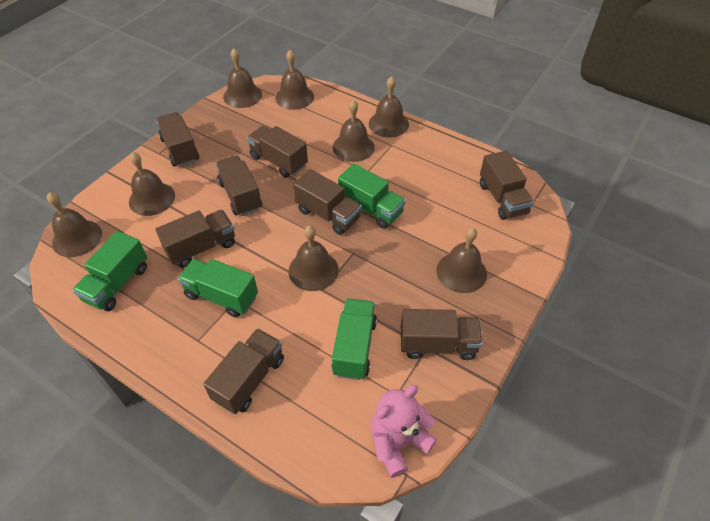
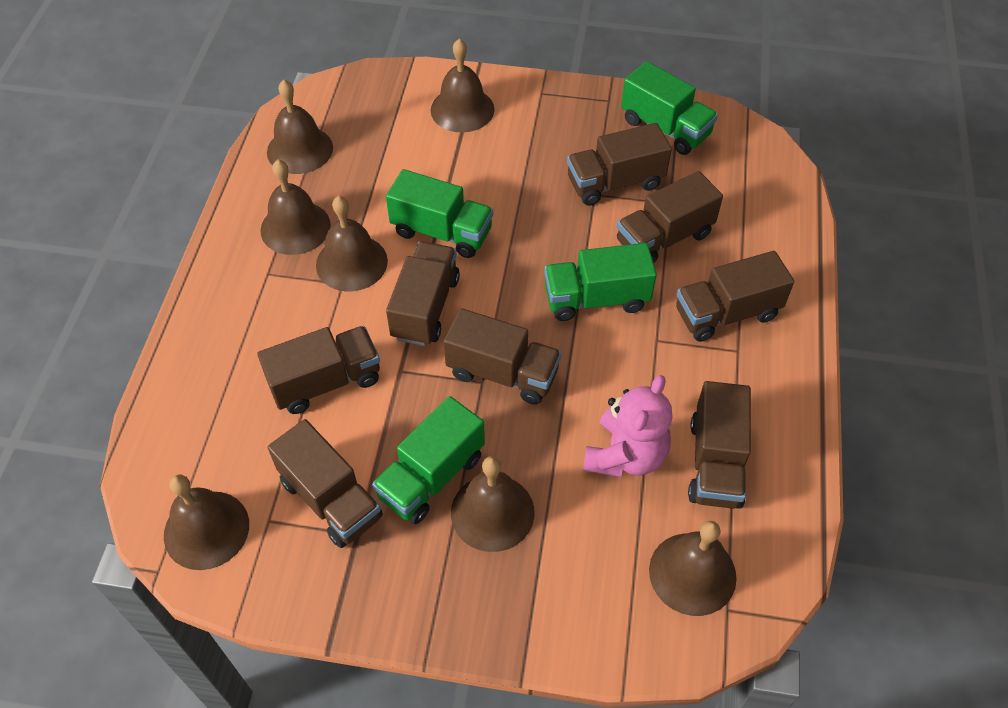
brown bell: 8 -> 7

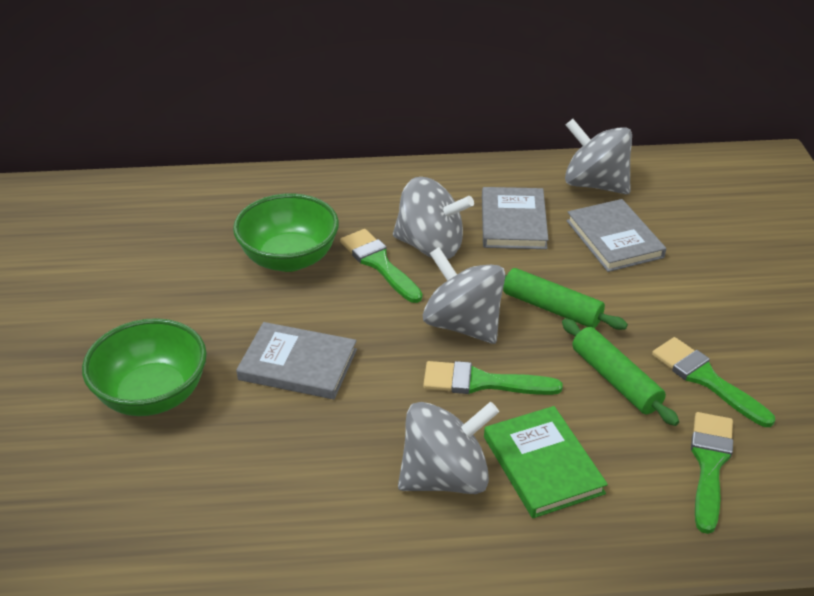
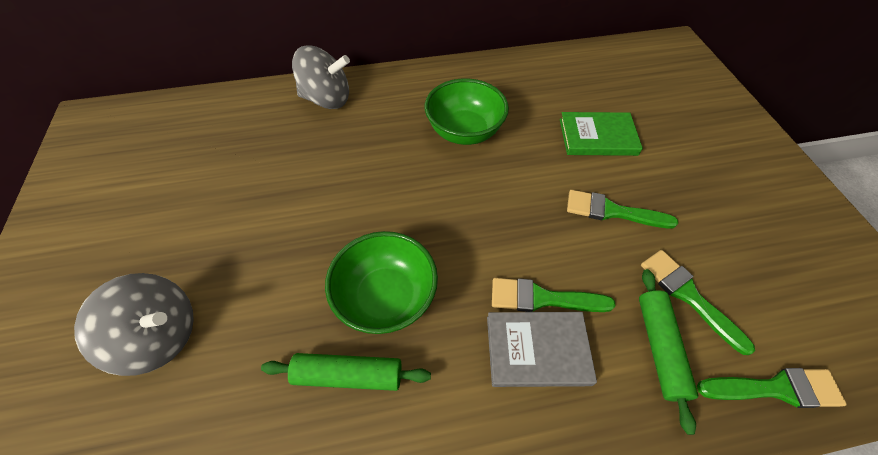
grey book: 3 -> 1
grey spinning top: 4 -> 2

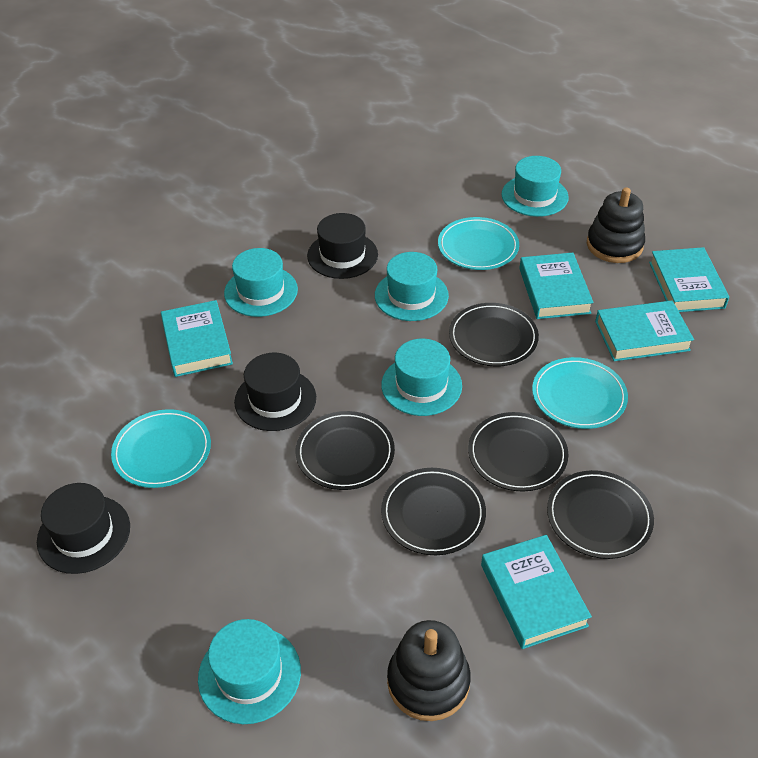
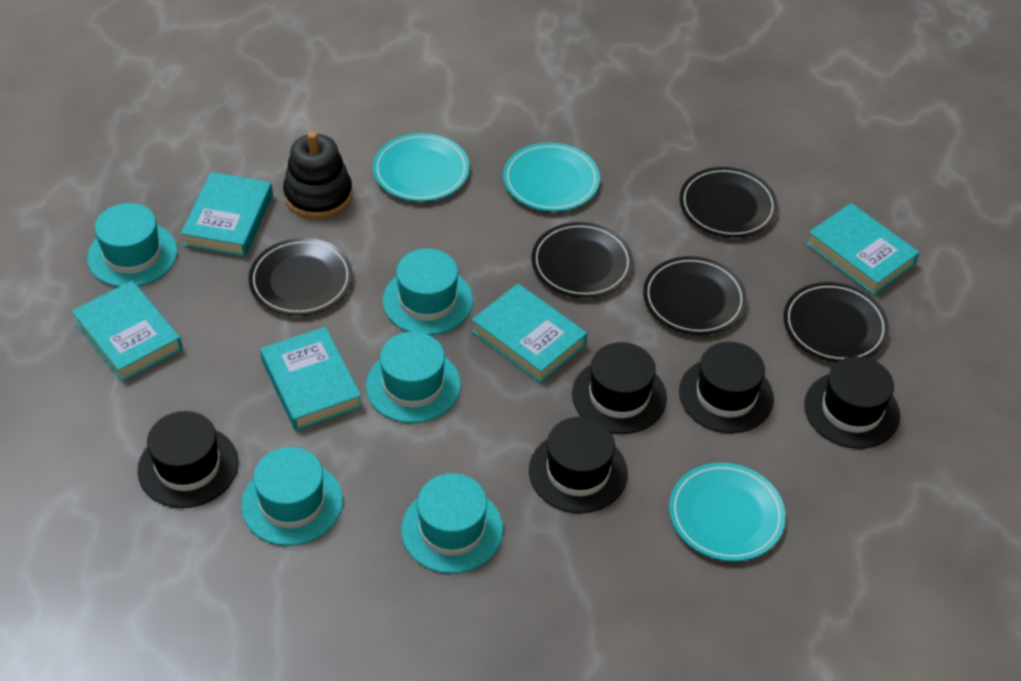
black hat: 3 -> 5
black stacking toy: 2 -> 1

#####

__Work instruction__. With the pictures set aside, repeat every entry above exactly.

__Written response__.
brown bell: 8 -> 7

grey book: 3 -> 1
grey spinning top: 4 -> 2

black hat: 3 -> 5
black stacking toy: 2 -> 1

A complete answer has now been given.